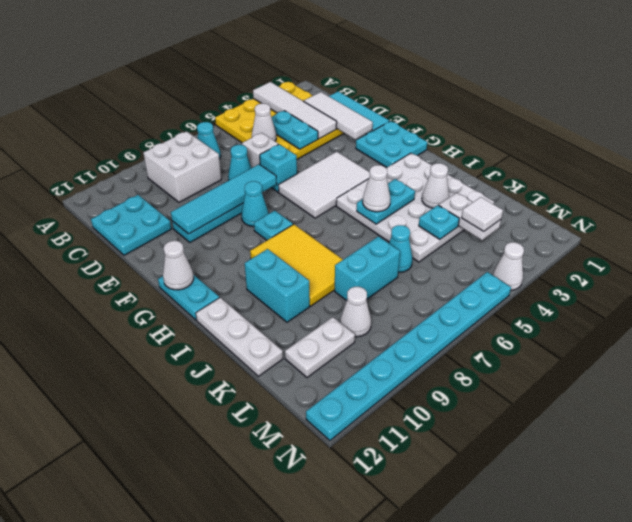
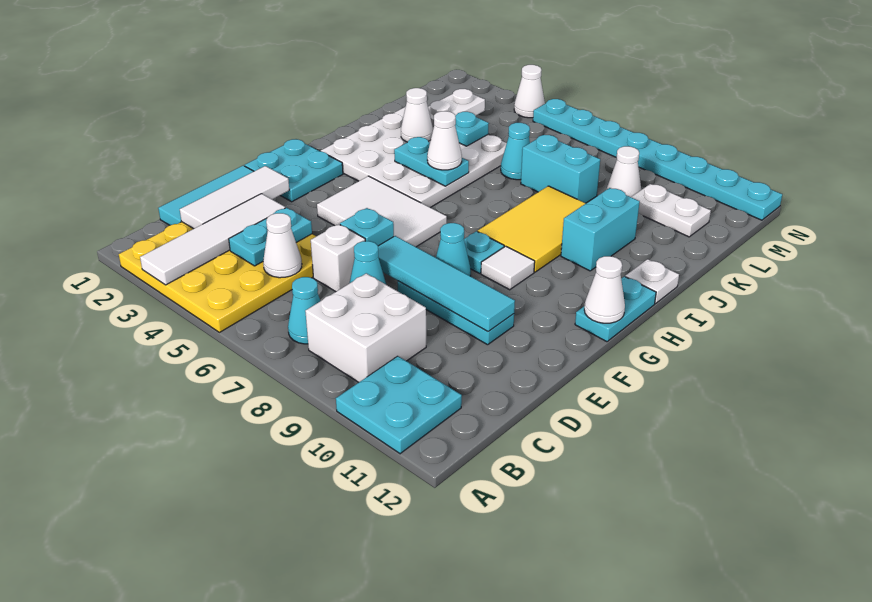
cyan plate C11:D12 level 1 -> cyan plate A10:B11 level 1
white plate I12:K12 level 1 -> white plate I12 level 1
white tile L3 level 3 -> white tile G9 level 1

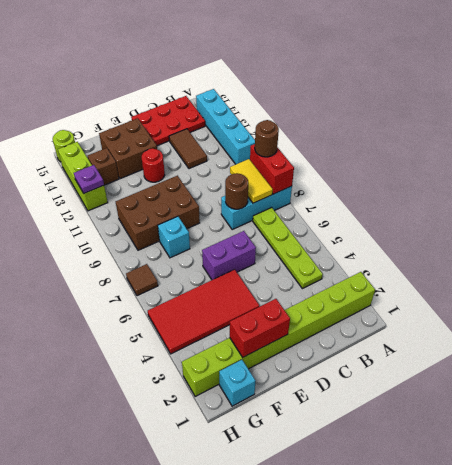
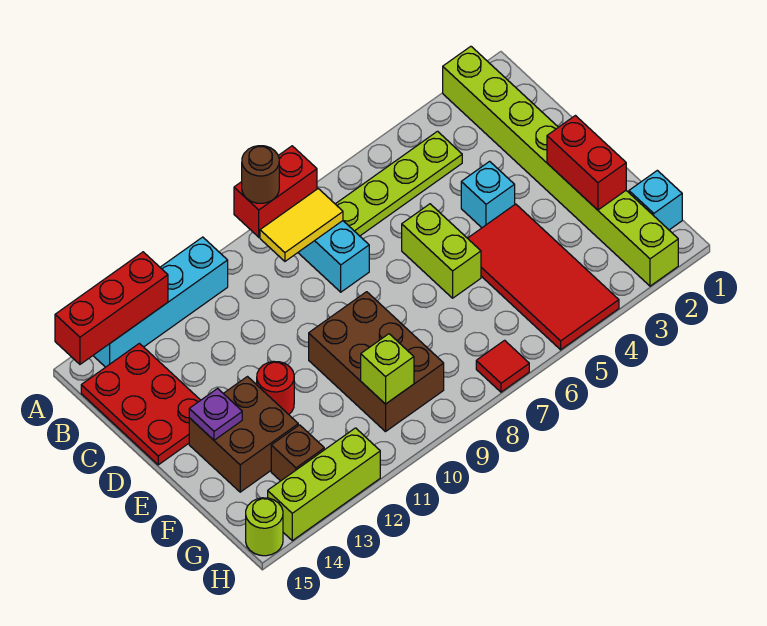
none -> red brick A13:A15 level 2
brown round brick C8 level 2 -> none
brown tile C12:C13 level 1 -> none
purple brick D6:E6 level 1 -> lime brick D6:E6 level 1
cyan brick F8 level 1 -> cyan brick D4 level 1
none -> lime brick G10 level 2
brown tile H7 level 1 -> red tile H7 level 1
purple plate H12 level 2 -> purple plate E14 level 2

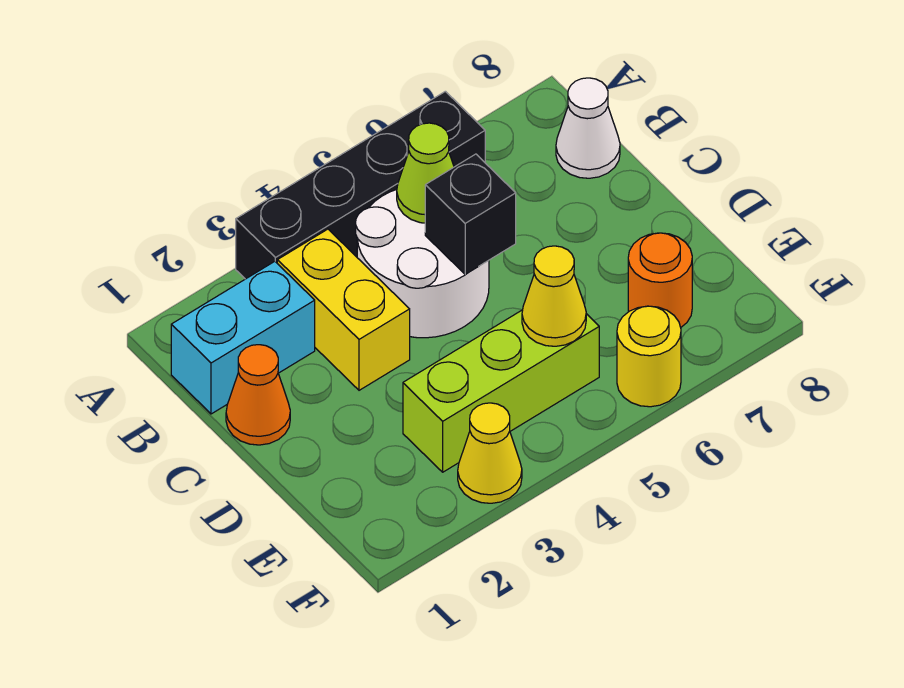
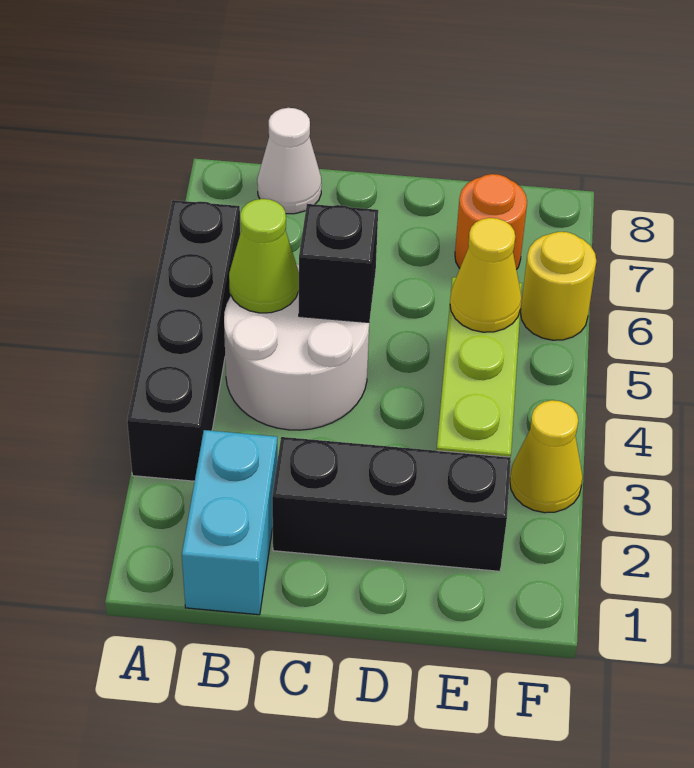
yellow brick B3:C3 level 1 -> none
orange cone C1 level 1 -> none
none -> black brick C2:E2 level 1

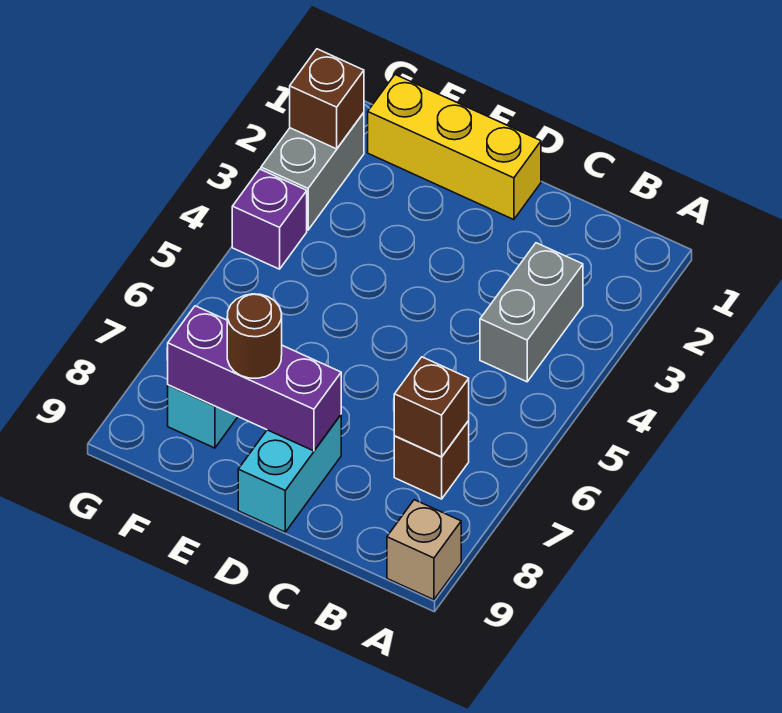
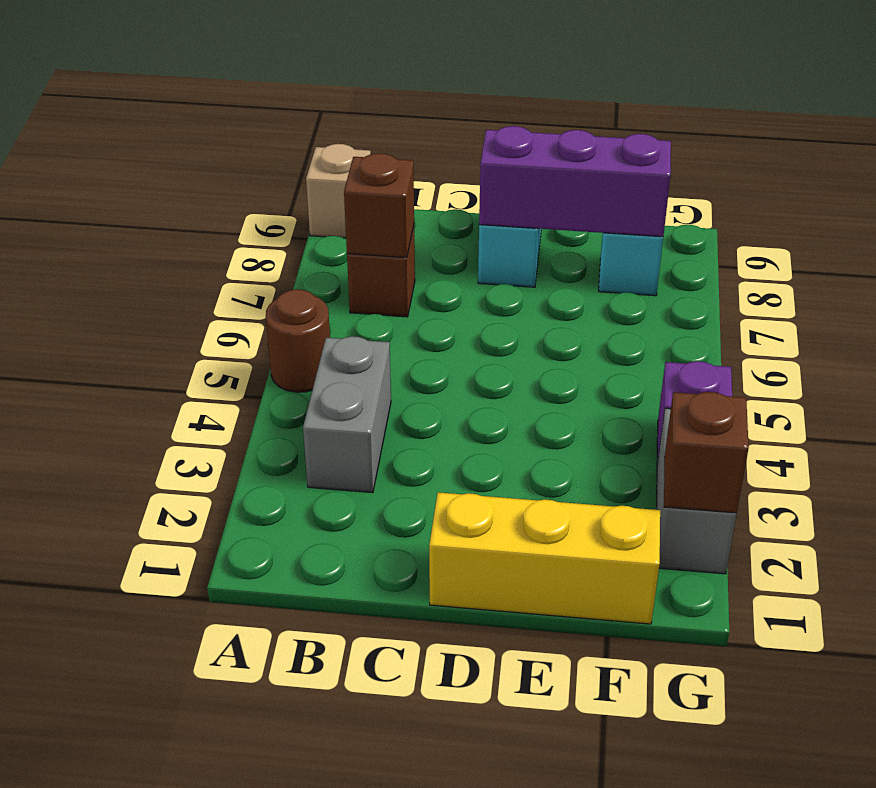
brown round brick E8 level 3 -> brown round brick A5 level 1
┄┄┄┄┄┄┄┄┄┄
WHAT THIS TASK INVOLVES:
Report all lines above with "cyan".

OUTPUT:
cyan plate C11:D12 level 1 -> cyan plate A10:B11 level 1
cyan brick F8 level 1 -> cyan brick D4 level 1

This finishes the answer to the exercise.